┏━━
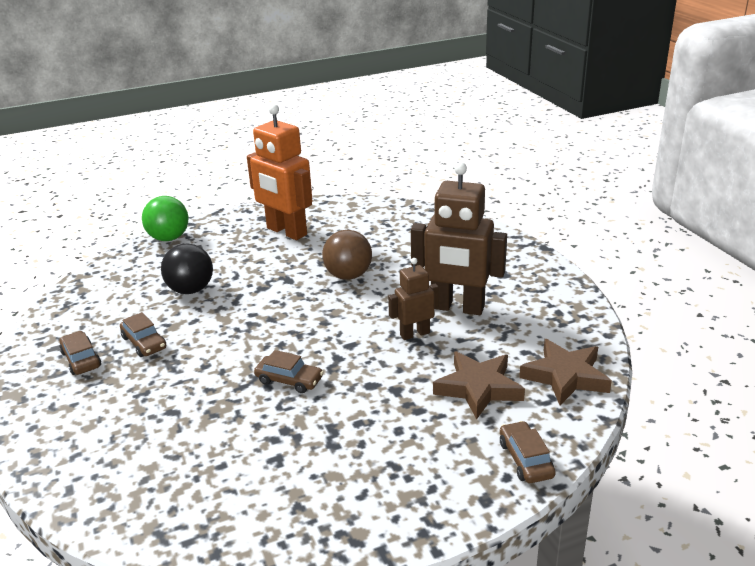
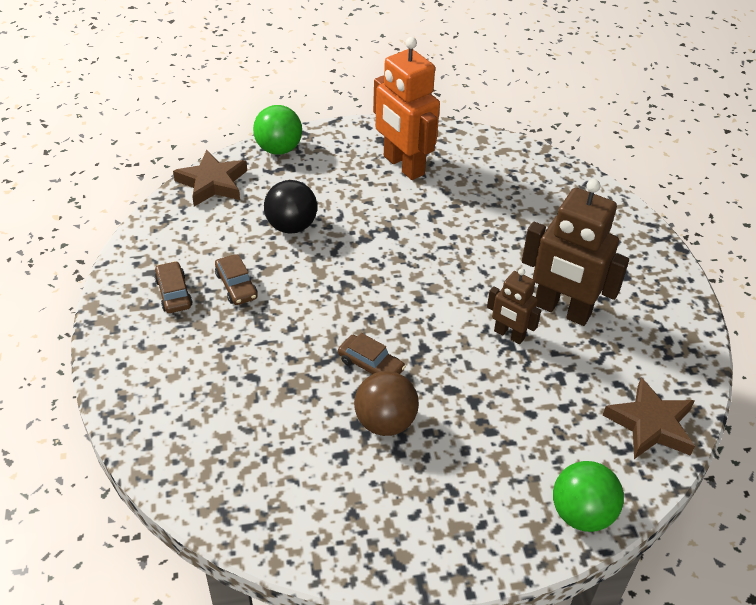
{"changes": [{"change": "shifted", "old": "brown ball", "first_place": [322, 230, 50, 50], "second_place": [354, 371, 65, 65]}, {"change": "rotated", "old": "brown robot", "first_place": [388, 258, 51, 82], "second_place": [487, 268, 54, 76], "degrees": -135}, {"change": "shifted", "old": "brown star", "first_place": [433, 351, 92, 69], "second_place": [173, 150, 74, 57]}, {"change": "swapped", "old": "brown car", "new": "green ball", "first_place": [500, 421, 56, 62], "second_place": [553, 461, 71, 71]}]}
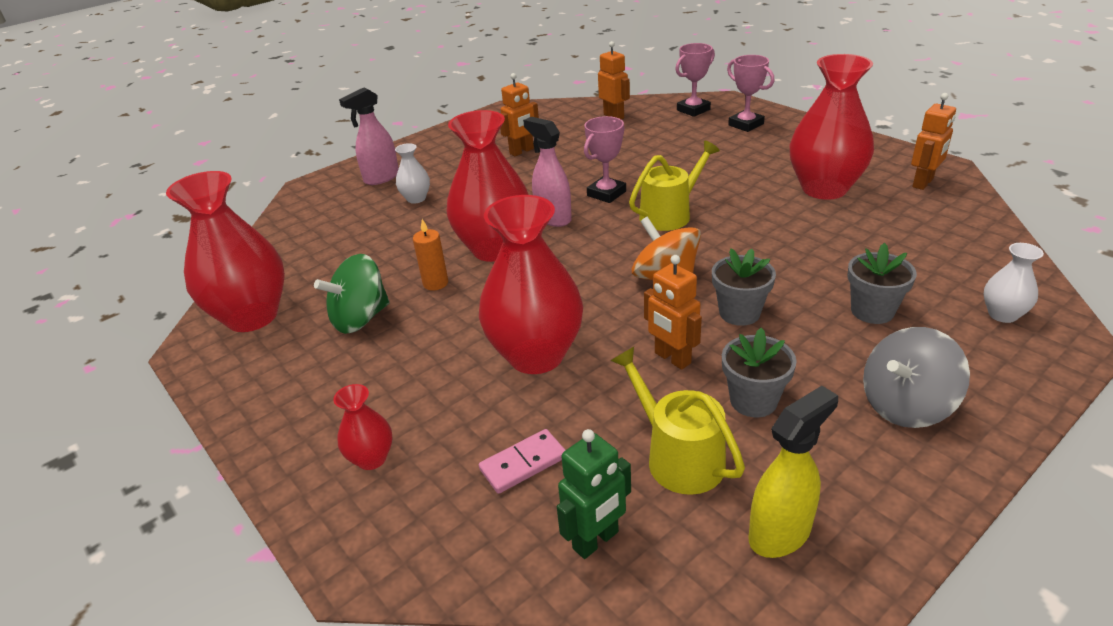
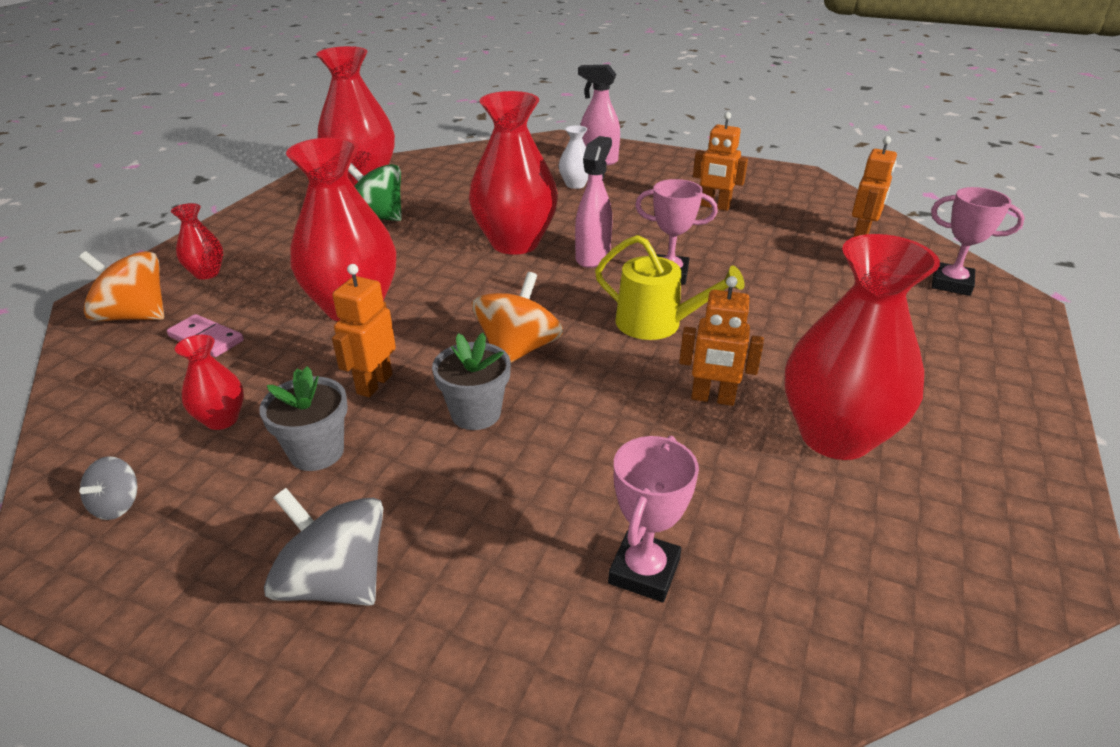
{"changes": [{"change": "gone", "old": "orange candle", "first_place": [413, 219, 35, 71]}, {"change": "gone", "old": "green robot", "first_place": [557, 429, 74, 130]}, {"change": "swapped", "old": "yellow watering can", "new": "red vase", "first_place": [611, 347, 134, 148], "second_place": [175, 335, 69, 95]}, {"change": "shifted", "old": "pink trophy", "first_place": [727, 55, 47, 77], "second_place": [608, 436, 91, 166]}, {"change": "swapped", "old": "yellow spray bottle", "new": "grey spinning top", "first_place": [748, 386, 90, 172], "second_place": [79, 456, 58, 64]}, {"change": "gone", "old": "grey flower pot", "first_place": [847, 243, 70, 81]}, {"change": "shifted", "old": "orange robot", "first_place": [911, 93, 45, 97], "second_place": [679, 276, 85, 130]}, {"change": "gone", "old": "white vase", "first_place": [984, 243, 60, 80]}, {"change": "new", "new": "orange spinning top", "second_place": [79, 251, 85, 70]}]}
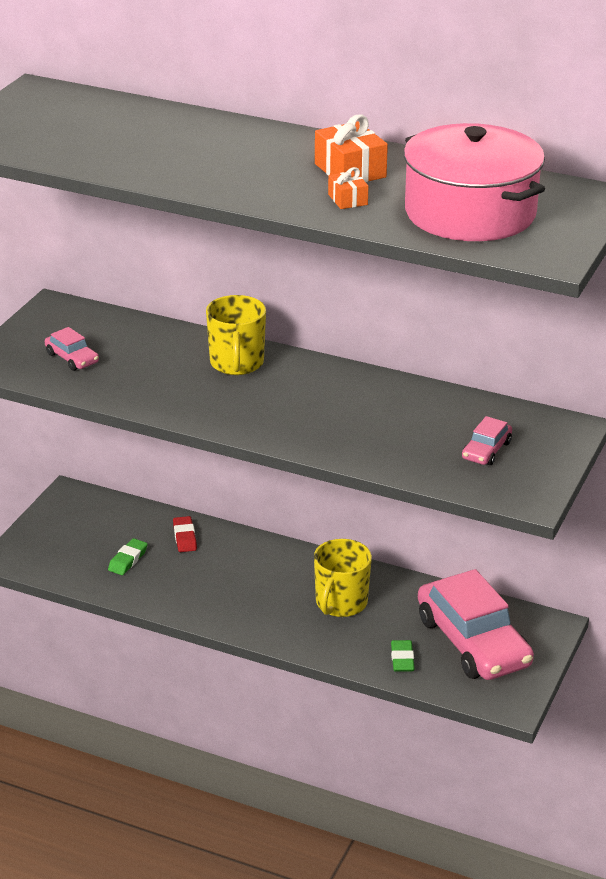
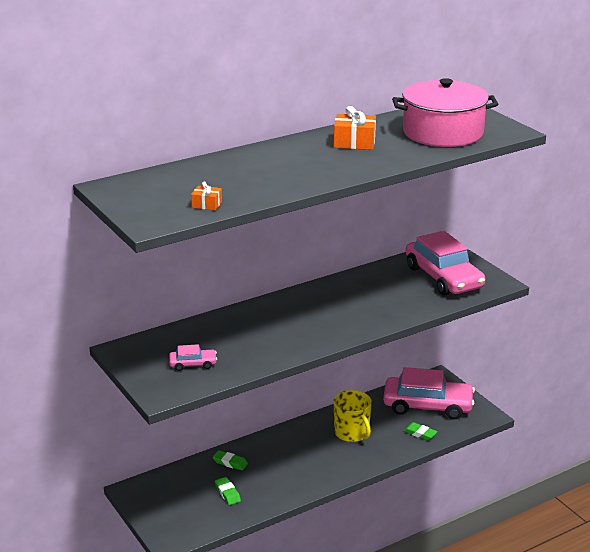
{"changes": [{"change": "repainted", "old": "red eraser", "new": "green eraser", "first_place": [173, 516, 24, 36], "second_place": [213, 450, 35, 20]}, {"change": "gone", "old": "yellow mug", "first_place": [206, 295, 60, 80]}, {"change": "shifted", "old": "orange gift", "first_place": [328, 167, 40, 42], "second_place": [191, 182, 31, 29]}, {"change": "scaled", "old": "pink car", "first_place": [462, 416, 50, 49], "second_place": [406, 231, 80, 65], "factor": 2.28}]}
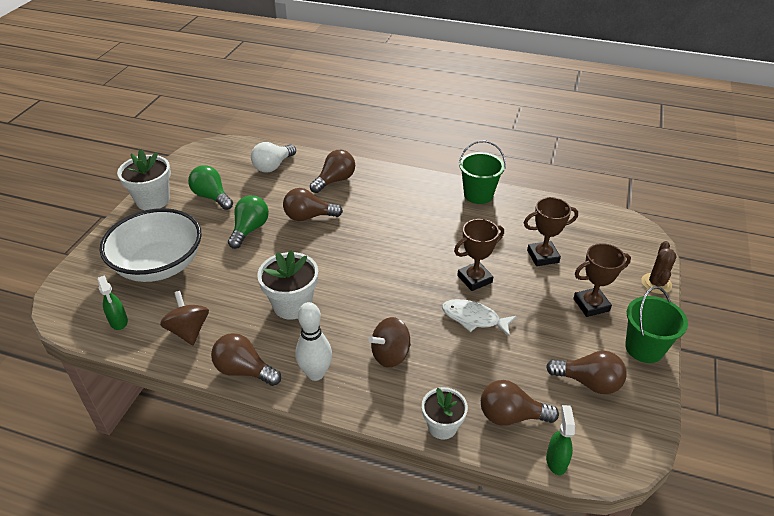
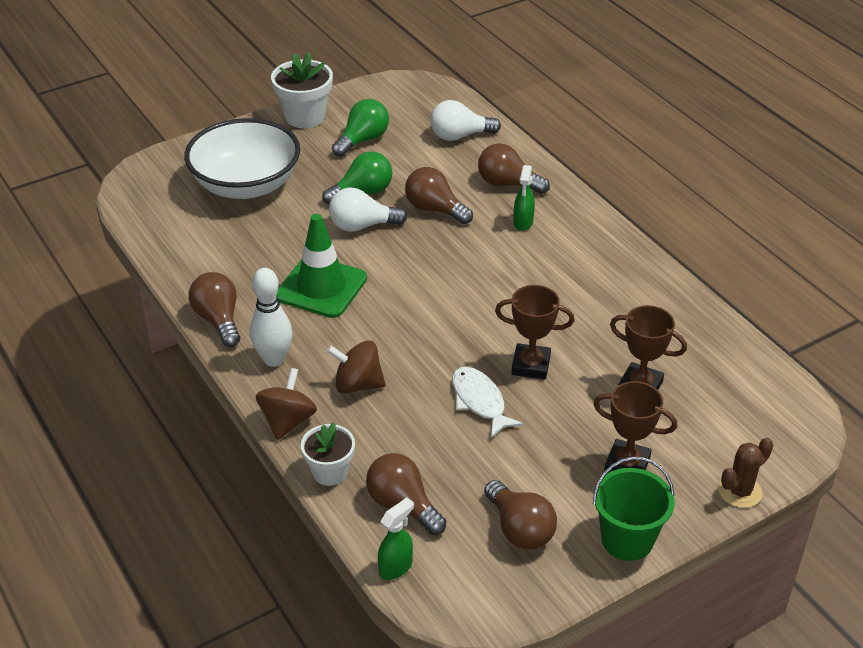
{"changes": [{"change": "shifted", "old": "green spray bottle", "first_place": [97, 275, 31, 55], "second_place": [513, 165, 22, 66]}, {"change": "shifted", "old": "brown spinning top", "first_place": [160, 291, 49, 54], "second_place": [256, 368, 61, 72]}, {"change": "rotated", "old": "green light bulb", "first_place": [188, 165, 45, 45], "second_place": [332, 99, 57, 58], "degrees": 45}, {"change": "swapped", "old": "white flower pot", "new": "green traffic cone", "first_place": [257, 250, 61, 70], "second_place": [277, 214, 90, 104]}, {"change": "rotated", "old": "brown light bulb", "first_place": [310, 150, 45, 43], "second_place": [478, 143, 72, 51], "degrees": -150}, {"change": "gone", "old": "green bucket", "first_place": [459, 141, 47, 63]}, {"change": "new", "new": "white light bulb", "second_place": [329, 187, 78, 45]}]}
┗━━
WHAT IS BEING ASKED: Reproduce the listing word for word. Do not carry over the pictures.

SOLUTION FOR THIS EXERCISE:
{"changes": [{"change": "shifted", "old": "brown ball", "first_place": [322, 230, 50, 50], "second_place": [354, 371, 65, 65]}, {"change": "rotated", "old": "brown robot", "first_place": [388, 258, 51, 82], "second_place": [487, 268, 54, 76], "degrees": -135}, {"change": "shifted", "old": "brown star", "first_place": [433, 351, 92, 69], "second_place": [173, 150, 74, 57]}, {"change": "swapped", "old": "brown car", "new": "green ball", "first_place": [500, 421, 56, 62], "second_place": [553, 461, 71, 71]}]}
{"changes": [{"change": "gone", "old": "orange candle", "first_place": [413, 219, 35, 71]}, {"change": "gone", "old": "green robot", "first_place": [557, 429, 74, 130]}, {"change": "swapped", "old": "yellow watering can", "new": "red vase", "first_place": [611, 347, 134, 148], "second_place": [175, 335, 69, 95]}, {"change": "shifted", "old": "pink trophy", "first_place": [727, 55, 47, 77], "second_place": [608, 436, 91, 166]}, {"change": "swapped", "old": "yellow spray bottle", "new": "grey spinning top", "first_place": [748, 386, 90, 172], "second_place": [79, 456, 58, 64]}, {"change": "gone", "old": "grey flower pot", "first_place": [847, 243, 70, 81]}, {"change": "shifted", "old": "orange robot", "first_place": [911, 93, 45, 97], "second_place": [679, 276, 85, 130]}, {"change": "gone", "old": "white vase", "first_place": [984, 243, 60, 80]}, {"change": "new", "new": "orange spinning top", "second_place": [79, 251, 85, 70]}]}
{"changes": [{"change": "repainted", "old": "red eraser", "new": "green eraser", "first_place": [173, 516, 24, 36], "second_place": [213, 450, 35, 20]}, {"change": "gone", "old": "yellow mug", "first_place": [206, 295, 60, 80]}, {"change": "shifted", "old": "orange gift", "first_place": [328, 167, 40, 42], "second_place": [191, 182, 31, 29]}, {"change": "scaled", "old": "pink car", "first_place": [462, 416, 50, 49], "second_place": [406, 231, 80, 65], "factor": 2.28}]}
{"changes": [{"change": "shifted", "old": "green spray bottle", "first_place": [97, 275, 31, 55], "second_place": [513, 165, 22, 66]}, {"change": "shifted", "old": "brown spinning top", "first_place": [160, 291, 49, 54], "second_place": [256, 368, 61, 72]}, {"change": "rotated", "old": "green light bulb", "first_place": [188, 165, 45, 45], "second_place": [332, 99, 57, 58], "degrees": 45}, {"change": "swapped", "old": "white flower pot", "new": "green traffic cone", "first_place": [257, 250, 61, 70], "second_place": [277, 214, 90, 104]}, {"change": "rotated", "old": "brown light bulb", "first_place": [310, 150, 45, 43], "second_place": [478, 143, 72, 51], "degrees": -150}, {"change": "gone", "old": "green bucket", "first_place": [459, 141, 47, 63]}, {"change": "new", "new": "white light bulb", "second_place": [329, 187, 78, 45]}]}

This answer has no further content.